= Beginning of Section =

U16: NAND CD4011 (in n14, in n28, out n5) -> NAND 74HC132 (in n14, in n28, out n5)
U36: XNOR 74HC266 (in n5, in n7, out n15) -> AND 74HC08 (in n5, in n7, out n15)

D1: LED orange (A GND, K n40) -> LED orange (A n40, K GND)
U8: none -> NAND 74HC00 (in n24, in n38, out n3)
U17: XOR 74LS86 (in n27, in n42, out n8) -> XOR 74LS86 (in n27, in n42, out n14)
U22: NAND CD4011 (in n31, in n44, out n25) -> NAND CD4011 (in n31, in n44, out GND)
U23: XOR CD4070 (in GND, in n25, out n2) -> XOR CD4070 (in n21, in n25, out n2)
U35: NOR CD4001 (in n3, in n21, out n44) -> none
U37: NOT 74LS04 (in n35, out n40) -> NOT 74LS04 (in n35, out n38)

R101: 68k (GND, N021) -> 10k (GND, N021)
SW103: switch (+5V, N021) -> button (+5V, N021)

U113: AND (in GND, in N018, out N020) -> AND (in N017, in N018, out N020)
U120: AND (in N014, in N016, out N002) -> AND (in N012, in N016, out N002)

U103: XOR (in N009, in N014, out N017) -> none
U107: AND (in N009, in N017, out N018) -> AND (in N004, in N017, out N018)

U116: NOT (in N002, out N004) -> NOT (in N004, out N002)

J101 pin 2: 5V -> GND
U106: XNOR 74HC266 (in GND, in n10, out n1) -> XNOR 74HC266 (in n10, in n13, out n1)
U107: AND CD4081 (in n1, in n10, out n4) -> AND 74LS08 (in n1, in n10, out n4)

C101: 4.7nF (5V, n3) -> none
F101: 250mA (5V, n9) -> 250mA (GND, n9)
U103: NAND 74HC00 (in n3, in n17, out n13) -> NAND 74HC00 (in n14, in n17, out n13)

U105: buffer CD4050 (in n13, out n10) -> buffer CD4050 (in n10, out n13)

= End of Section =

EXERCISE BRIEF :: Only lines of the data holding the word "none" go in the answer. Please copy each of them.

OUTPUT OF THE TASK ::
U8: none -> NAND 74HC00 (in n24, in n38, out n3)
U35: NOR CD4001 (in n3, in n21, out n44) -> none
U103: XOR (in N009, in N014, out N017) -> none
C101: 4.7nF (5V, n3) -> none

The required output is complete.